→ **REQUIRED ACTION**
Reply with exactly the lines from the one that contains "pink hexagon: (33, 490) -> (340, 645), moved" through the last line of the records below, and with no other lines.

→ **PROVIDED INFORMATION**
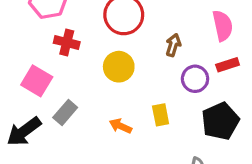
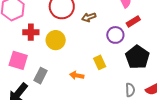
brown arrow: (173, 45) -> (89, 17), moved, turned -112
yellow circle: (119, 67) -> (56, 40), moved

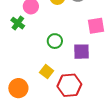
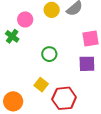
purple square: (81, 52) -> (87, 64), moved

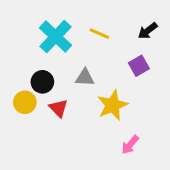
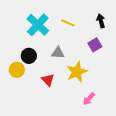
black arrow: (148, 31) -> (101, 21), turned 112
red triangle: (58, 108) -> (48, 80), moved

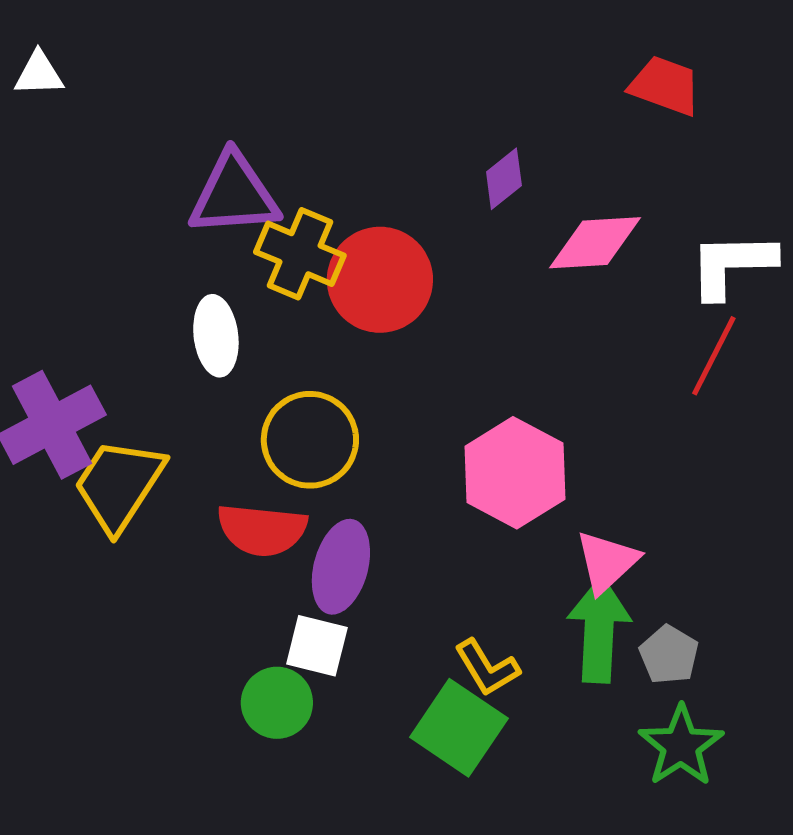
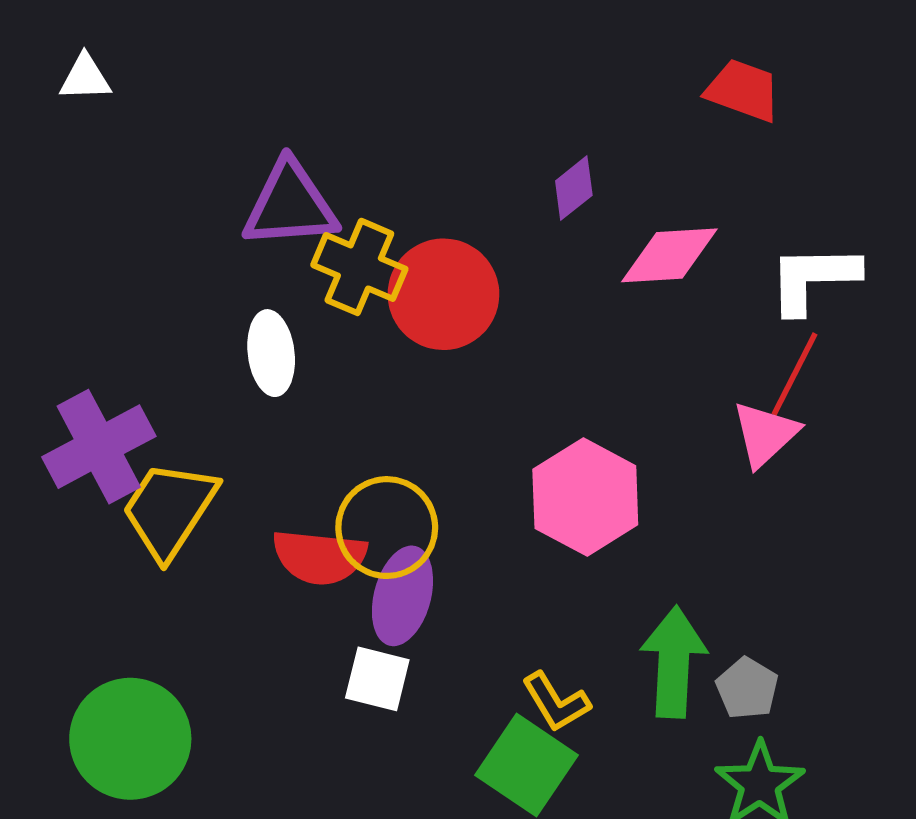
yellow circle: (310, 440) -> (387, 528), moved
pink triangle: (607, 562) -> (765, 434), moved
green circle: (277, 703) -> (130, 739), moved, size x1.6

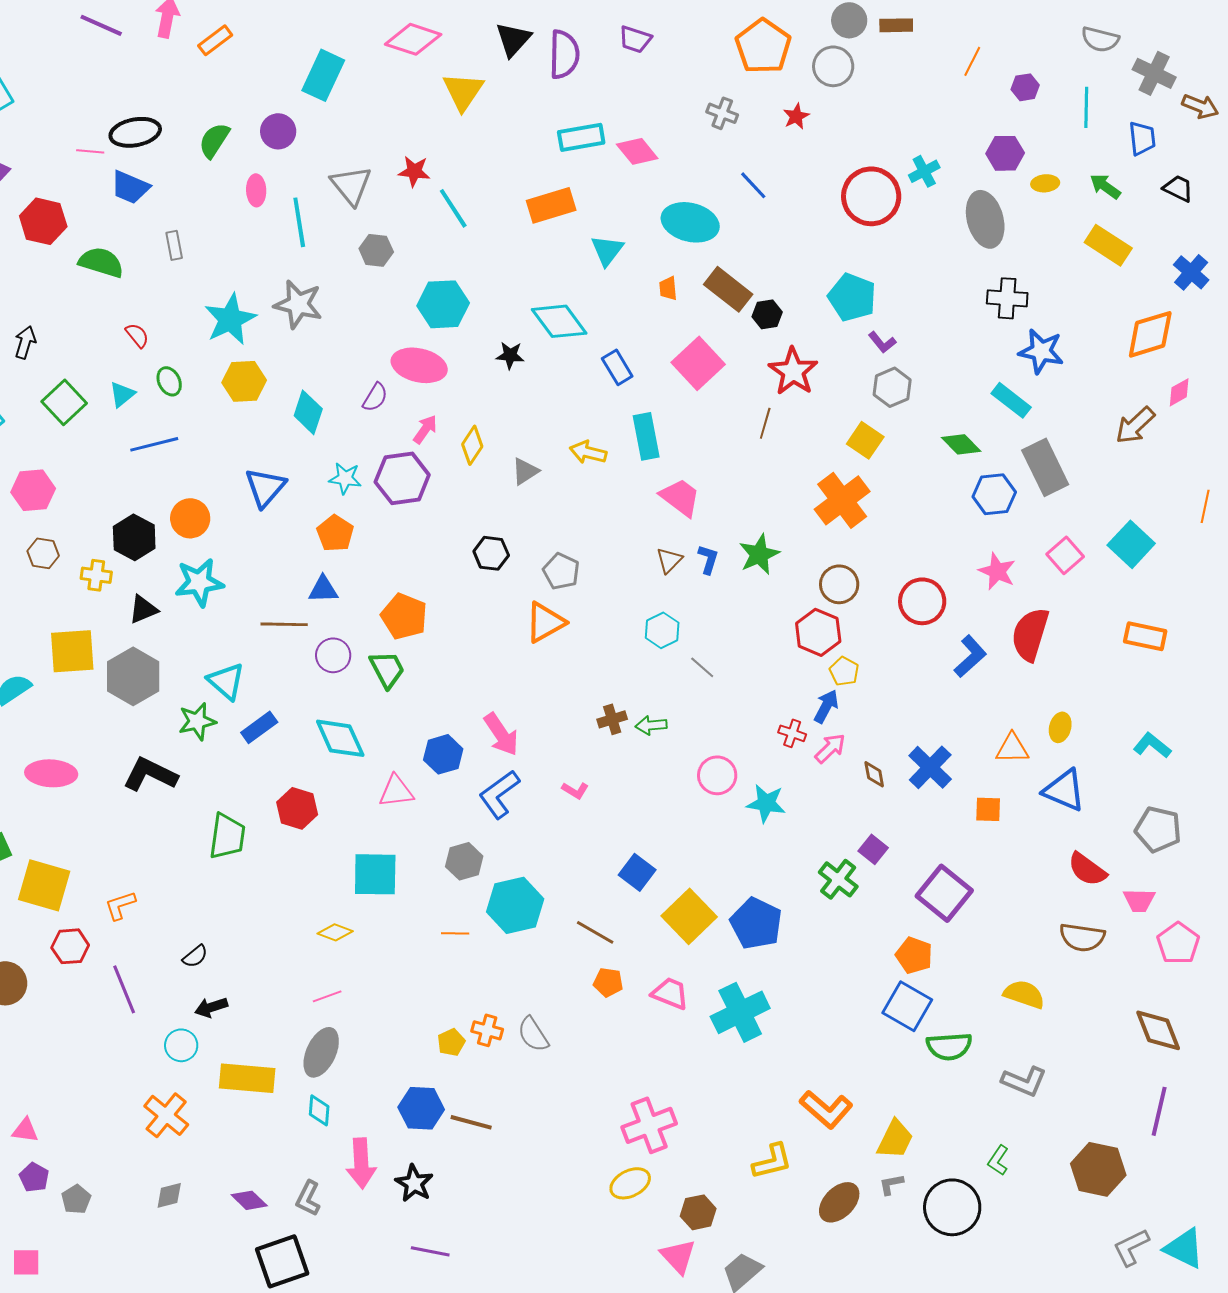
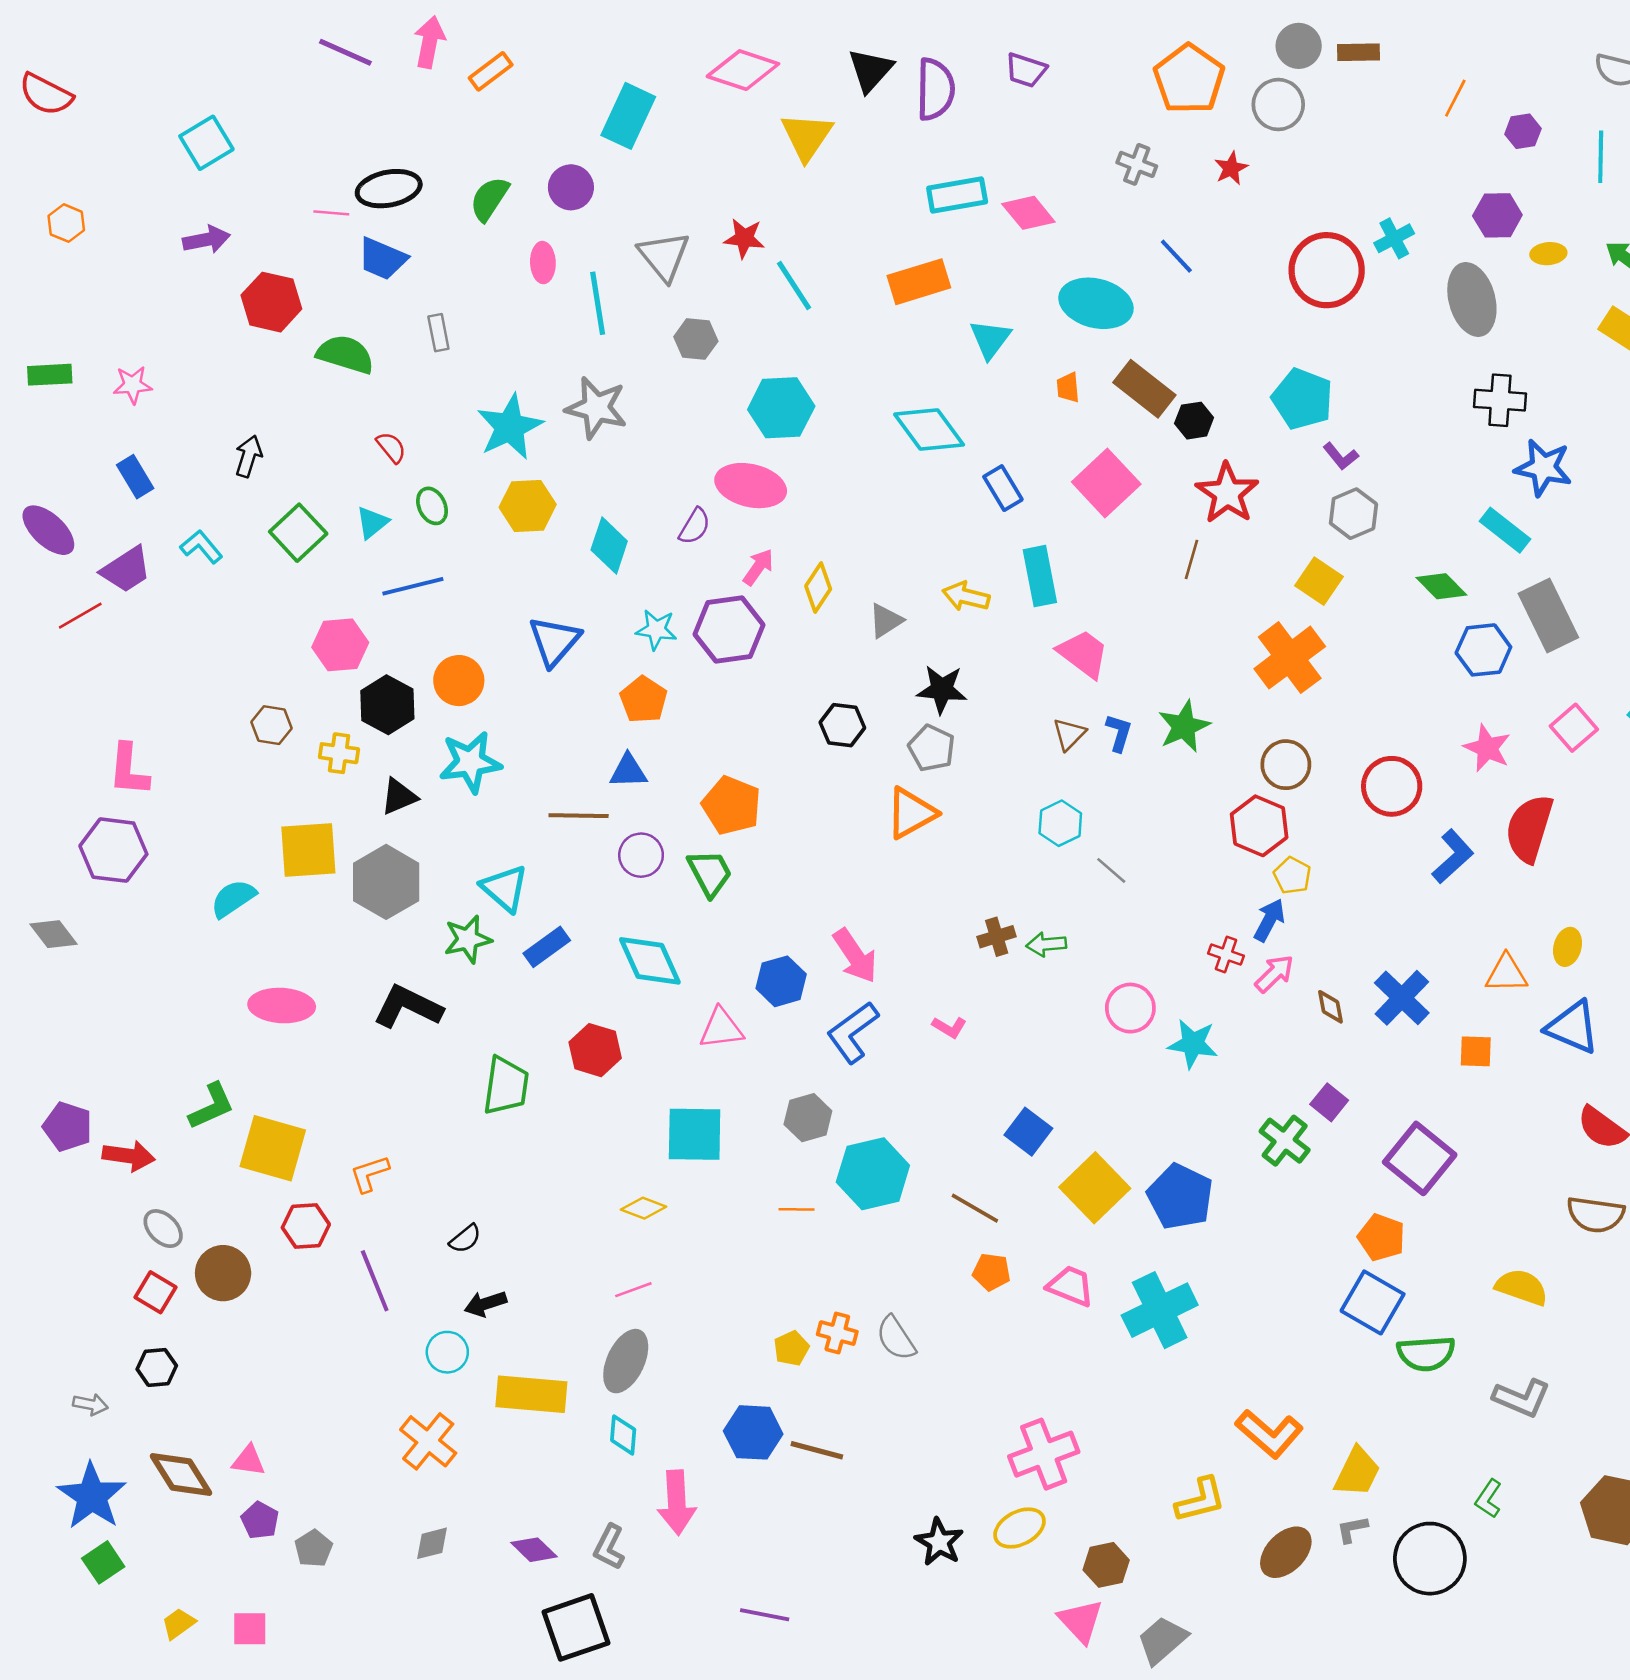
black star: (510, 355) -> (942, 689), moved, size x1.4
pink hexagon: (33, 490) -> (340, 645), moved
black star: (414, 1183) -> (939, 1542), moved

→ **OUTPUT OF THE EXERCISE**
pink hexagon: (33, 490) -> (340, 645), moved
black star: (414, 1183) -> (939, 1542), moved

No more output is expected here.